SOURCE MATERIAL below:

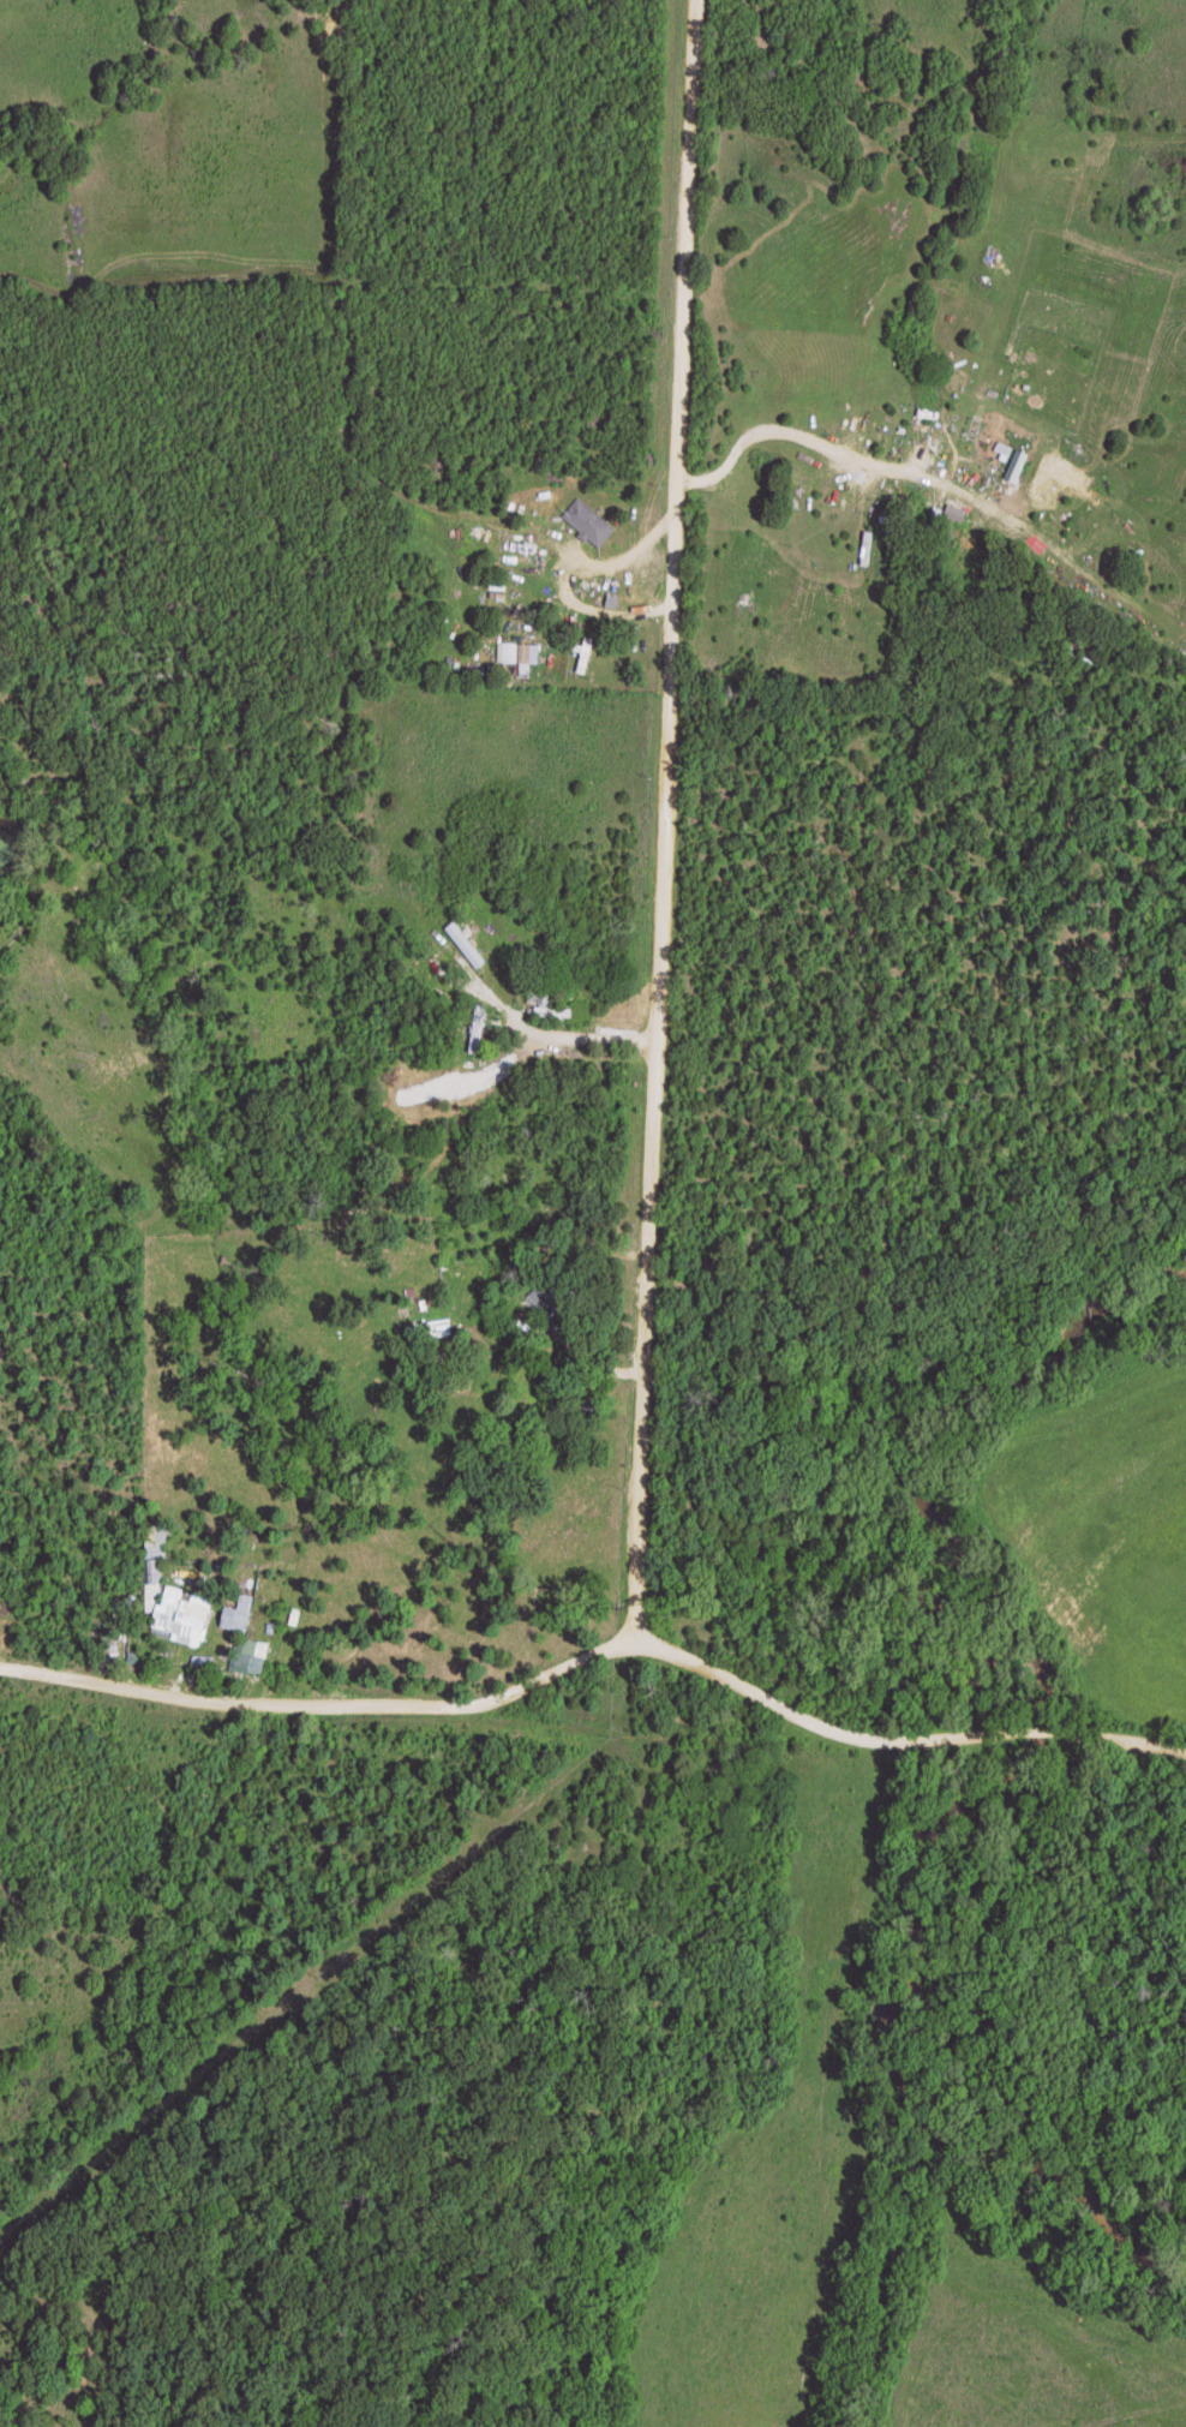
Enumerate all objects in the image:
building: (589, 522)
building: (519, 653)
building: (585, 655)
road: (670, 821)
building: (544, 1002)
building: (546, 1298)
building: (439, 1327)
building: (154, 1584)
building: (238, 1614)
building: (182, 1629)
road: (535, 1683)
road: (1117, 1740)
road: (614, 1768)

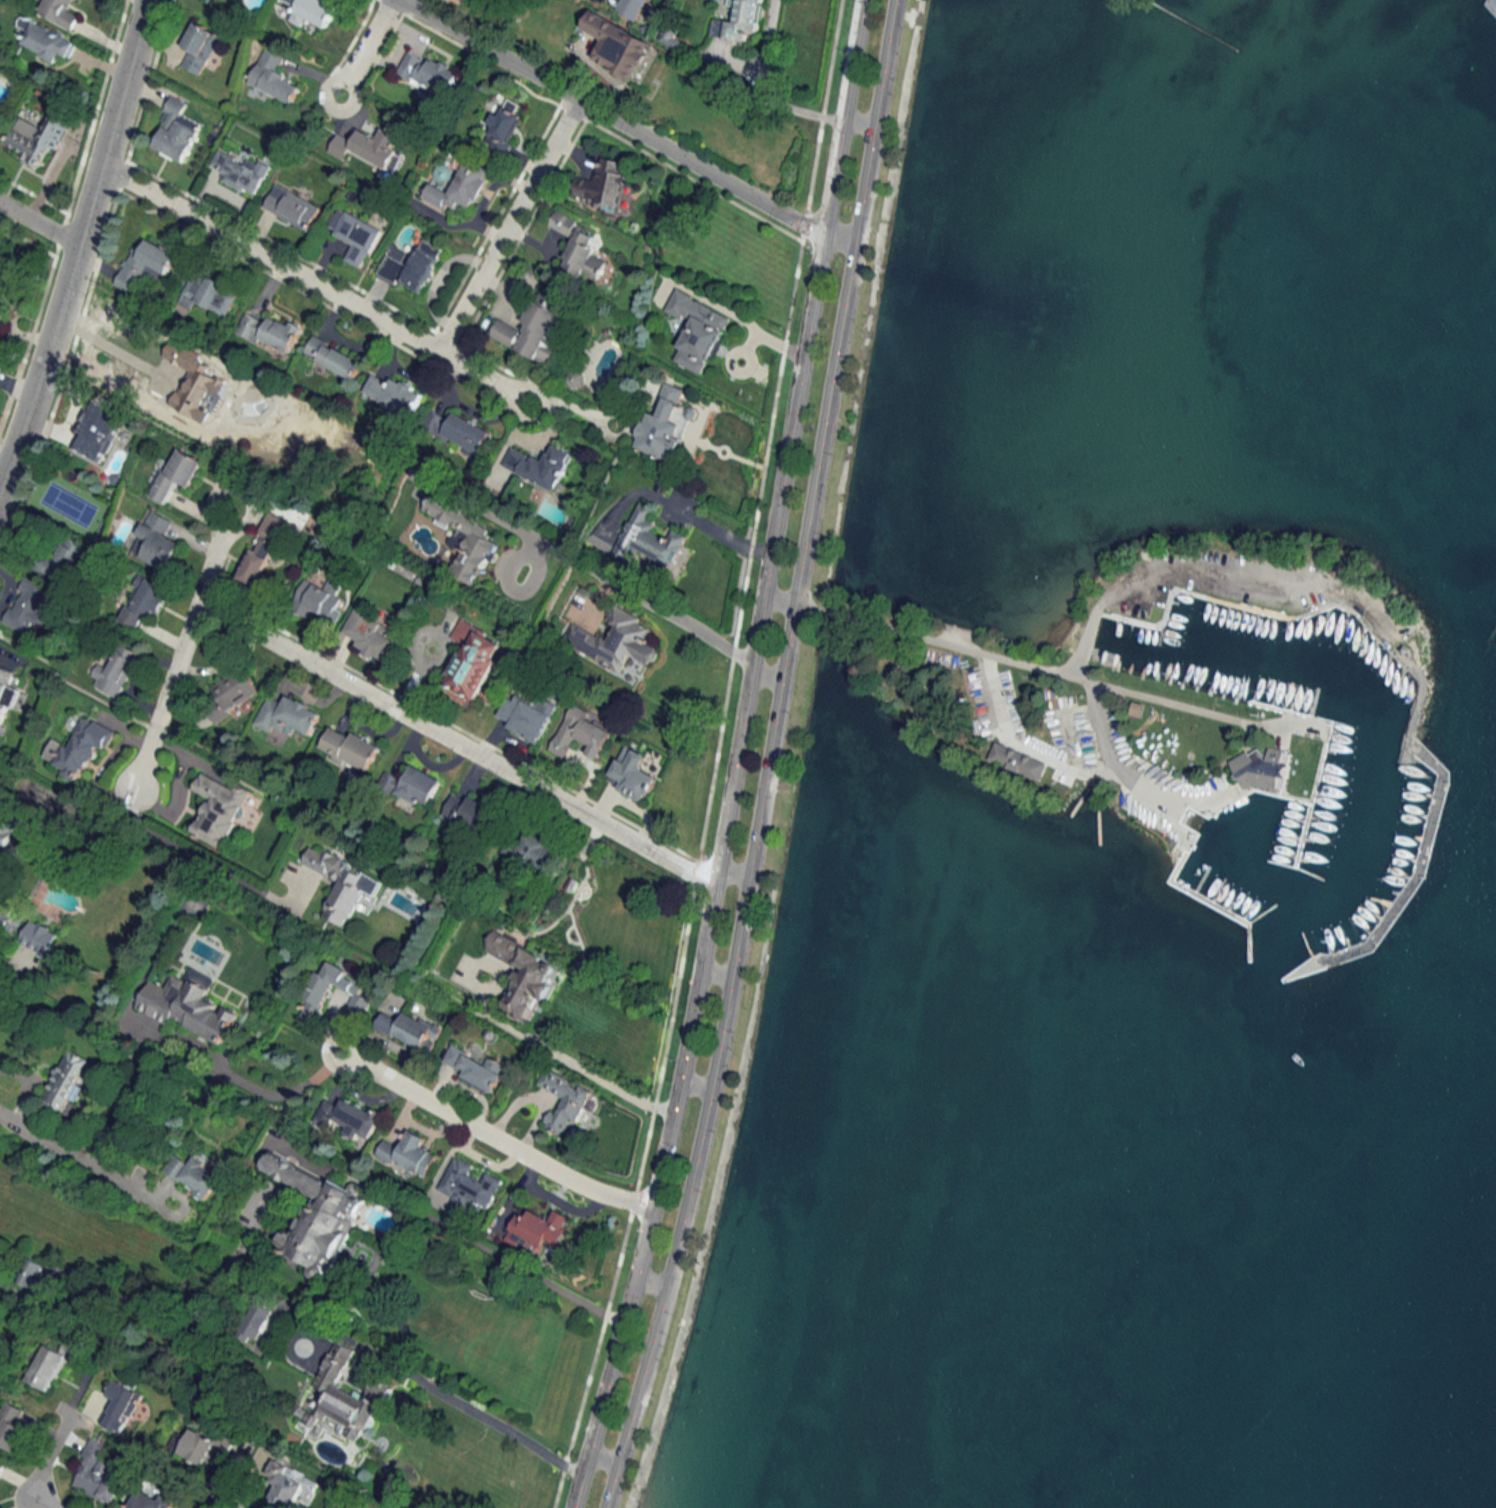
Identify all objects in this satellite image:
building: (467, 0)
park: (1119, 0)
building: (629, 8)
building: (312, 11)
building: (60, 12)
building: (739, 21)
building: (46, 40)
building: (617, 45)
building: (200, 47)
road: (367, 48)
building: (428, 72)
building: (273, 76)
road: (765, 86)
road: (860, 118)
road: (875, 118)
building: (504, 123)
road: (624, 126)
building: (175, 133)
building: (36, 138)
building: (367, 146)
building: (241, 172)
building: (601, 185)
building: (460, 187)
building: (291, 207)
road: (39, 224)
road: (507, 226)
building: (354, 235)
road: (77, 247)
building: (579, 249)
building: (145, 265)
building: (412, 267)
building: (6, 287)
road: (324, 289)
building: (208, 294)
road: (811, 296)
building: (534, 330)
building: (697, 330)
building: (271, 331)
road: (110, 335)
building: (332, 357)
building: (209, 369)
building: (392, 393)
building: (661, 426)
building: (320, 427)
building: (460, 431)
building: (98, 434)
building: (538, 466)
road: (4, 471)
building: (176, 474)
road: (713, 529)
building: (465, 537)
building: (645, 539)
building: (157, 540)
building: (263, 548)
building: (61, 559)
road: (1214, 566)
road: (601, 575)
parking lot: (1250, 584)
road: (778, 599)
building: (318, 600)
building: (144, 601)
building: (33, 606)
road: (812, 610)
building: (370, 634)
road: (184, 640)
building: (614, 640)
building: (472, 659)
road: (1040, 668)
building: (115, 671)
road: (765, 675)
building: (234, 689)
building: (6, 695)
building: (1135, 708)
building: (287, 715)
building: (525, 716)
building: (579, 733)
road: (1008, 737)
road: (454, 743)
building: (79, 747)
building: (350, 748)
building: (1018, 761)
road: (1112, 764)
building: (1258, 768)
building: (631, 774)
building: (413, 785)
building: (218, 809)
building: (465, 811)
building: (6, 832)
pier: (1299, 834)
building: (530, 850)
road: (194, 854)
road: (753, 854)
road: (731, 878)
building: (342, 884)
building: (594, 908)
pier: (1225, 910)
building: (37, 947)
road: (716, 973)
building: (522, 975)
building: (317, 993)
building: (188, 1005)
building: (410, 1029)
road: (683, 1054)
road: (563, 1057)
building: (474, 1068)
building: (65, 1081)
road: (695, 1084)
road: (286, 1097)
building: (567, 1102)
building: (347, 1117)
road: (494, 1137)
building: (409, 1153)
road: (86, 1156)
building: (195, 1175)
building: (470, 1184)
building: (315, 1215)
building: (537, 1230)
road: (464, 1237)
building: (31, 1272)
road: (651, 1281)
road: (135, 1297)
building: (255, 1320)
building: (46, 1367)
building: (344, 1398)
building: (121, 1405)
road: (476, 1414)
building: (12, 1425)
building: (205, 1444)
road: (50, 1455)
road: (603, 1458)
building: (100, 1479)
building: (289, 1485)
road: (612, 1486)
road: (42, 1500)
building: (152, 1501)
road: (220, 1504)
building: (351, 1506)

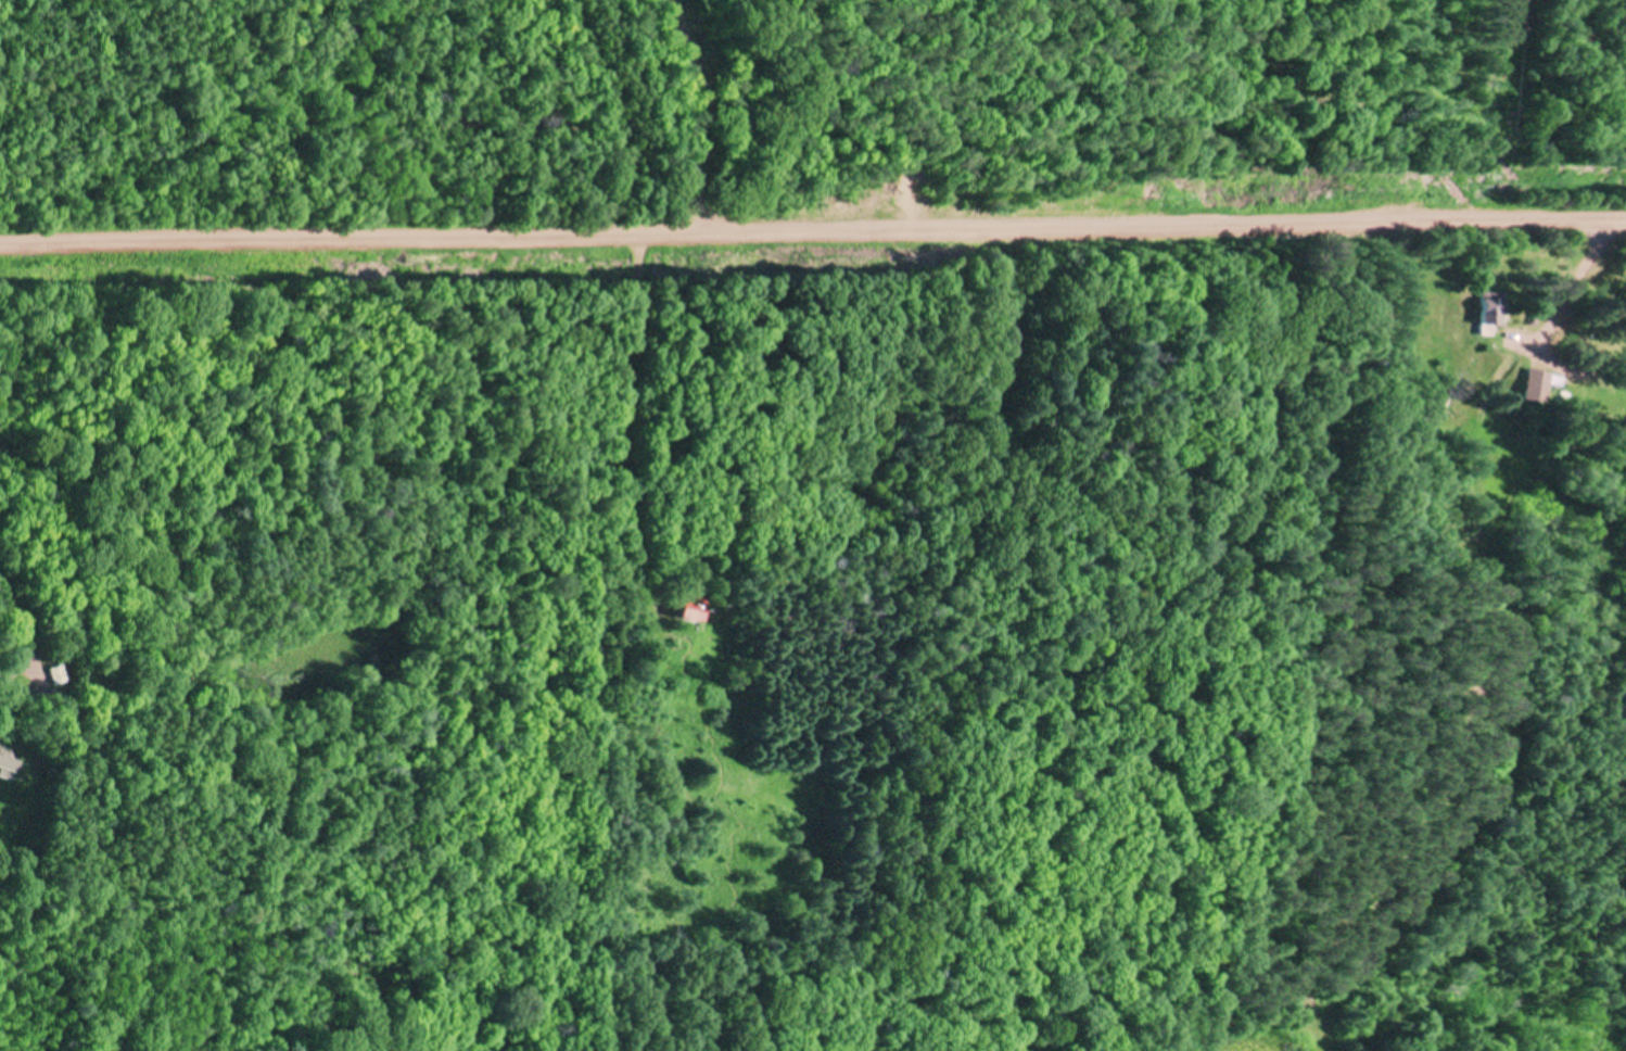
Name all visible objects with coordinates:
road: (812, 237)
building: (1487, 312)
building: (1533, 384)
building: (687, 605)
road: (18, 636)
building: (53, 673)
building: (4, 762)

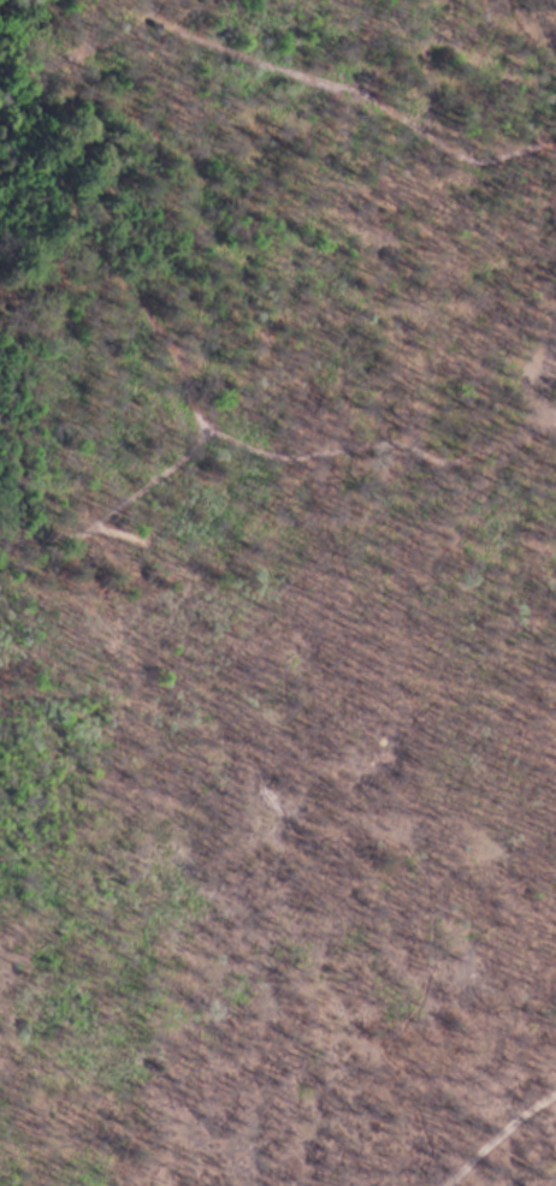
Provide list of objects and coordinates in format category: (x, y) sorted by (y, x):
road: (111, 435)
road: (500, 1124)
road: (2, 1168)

End of SOURCE MATERIAL.

== EXERCISE OBJECTIVE ==
Everything from the line containing "Provide list of" to the final line of the entries above should be output exactly, and nothing more.

== ANSWER FOR THIS EXERCISE ==
Provide list of objects and coordinates in format category: (x, y) sorted by (y, x):
road: (111, 435)
road: (500, 1124)
road: (2, 1168)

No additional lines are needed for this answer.